> REQUIREMENT: All lines with the word "rectangle" must be pulled from the entries below.

> RECORD EXTRACTS:
>>

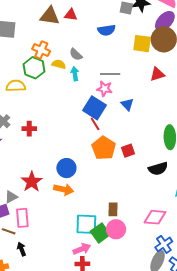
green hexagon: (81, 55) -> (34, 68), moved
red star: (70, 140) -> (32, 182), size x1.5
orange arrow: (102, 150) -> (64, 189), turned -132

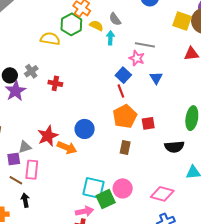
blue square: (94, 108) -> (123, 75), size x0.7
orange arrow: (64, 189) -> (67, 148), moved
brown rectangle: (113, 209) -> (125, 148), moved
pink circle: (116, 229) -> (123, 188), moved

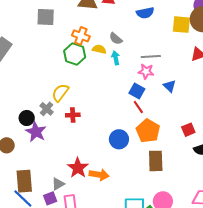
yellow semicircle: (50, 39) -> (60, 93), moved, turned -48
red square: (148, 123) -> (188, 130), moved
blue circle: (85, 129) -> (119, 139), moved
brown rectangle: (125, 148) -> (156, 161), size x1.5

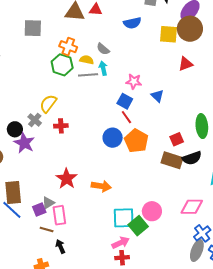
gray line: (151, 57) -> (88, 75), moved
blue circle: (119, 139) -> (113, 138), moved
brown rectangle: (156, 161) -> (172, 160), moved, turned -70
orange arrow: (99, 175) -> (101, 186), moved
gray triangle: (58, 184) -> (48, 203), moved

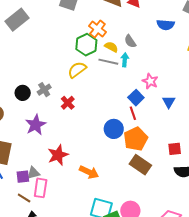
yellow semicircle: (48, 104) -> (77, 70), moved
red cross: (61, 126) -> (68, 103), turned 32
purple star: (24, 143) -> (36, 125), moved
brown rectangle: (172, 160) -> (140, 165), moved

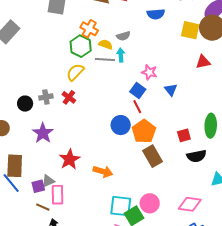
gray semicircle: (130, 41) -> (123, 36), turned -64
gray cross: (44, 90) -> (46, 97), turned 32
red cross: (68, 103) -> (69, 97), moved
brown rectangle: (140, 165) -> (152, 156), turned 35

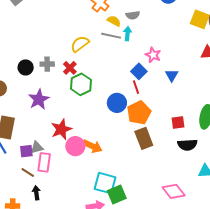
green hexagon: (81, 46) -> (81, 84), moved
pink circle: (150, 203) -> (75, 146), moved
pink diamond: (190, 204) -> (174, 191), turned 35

<<
>>

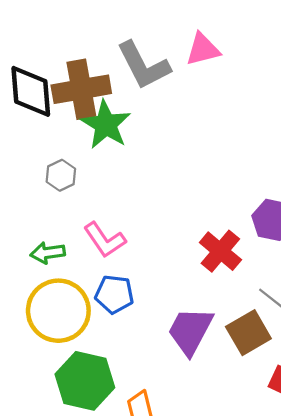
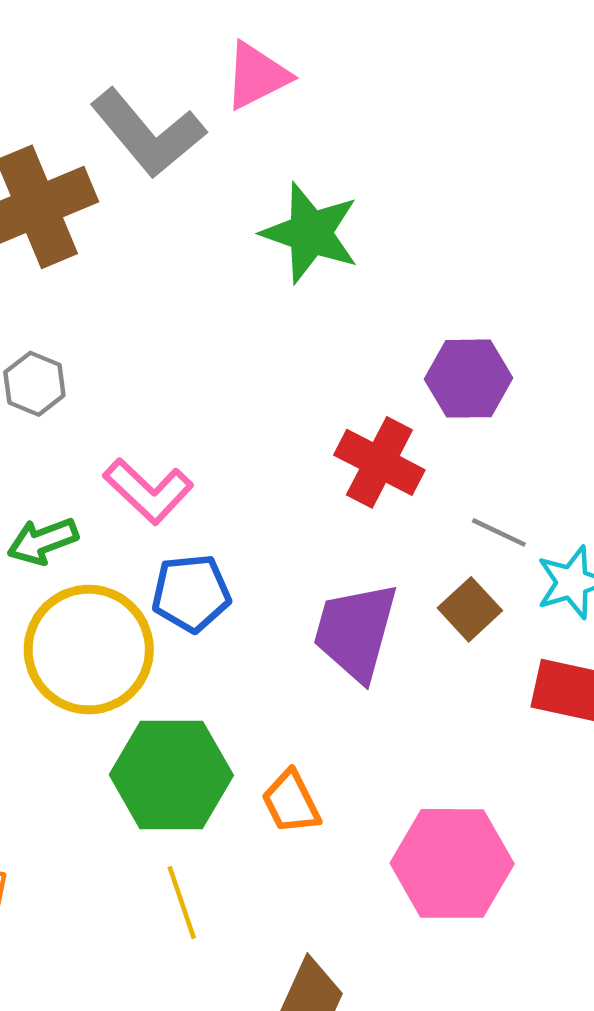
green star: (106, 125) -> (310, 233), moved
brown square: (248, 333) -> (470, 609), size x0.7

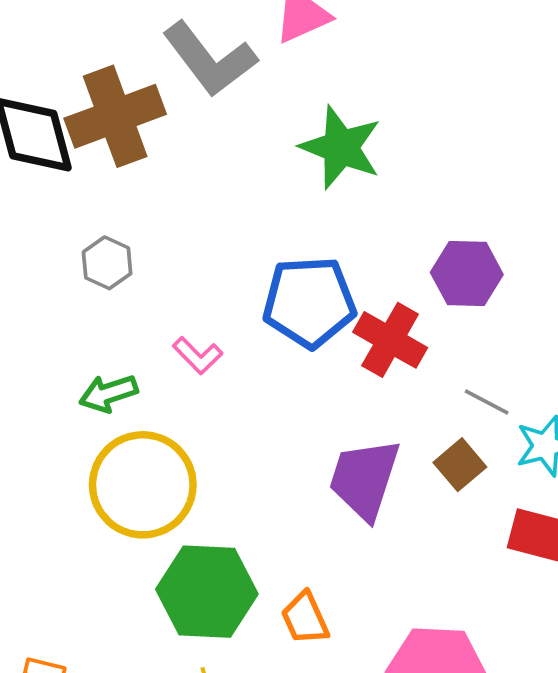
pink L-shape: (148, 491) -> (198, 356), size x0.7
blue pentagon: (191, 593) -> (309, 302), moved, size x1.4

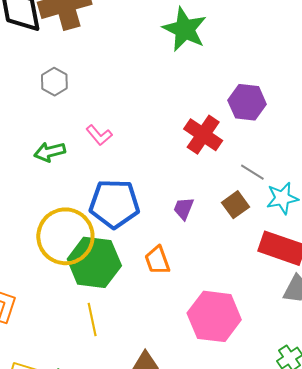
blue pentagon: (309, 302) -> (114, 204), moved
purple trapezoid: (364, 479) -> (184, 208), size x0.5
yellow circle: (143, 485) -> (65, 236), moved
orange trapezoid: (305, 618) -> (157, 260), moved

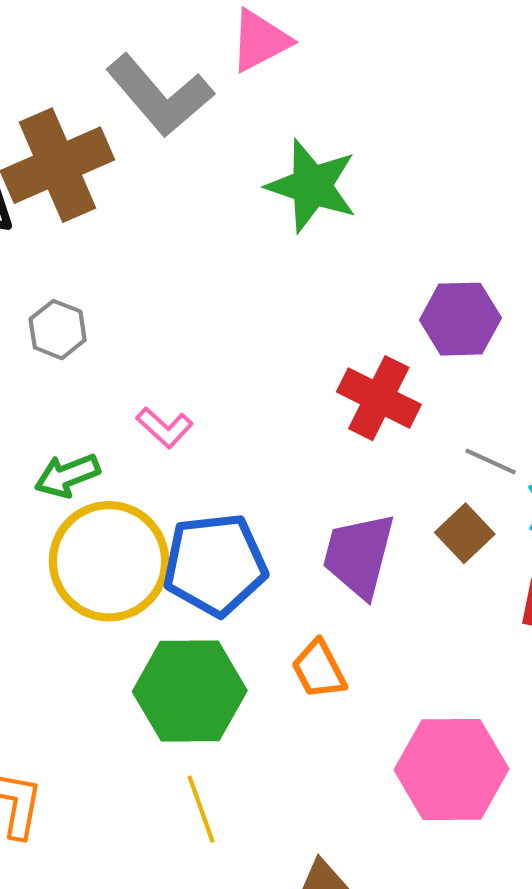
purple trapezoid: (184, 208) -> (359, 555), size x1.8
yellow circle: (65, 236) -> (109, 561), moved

<<

> THE COMPLETED TASK:
brown rectangle: (113, 209) -> (125, 148), moved
brown rectangle: (125, 148) -> (156, 161), size x1.5
brown rectangle: (156, 161) -> (172, 160), moved, turned -70
brown rectangle: (172, 160) -> (140, 165), moved
brown rectangle: (140, 165) -> (152, 156), turned 35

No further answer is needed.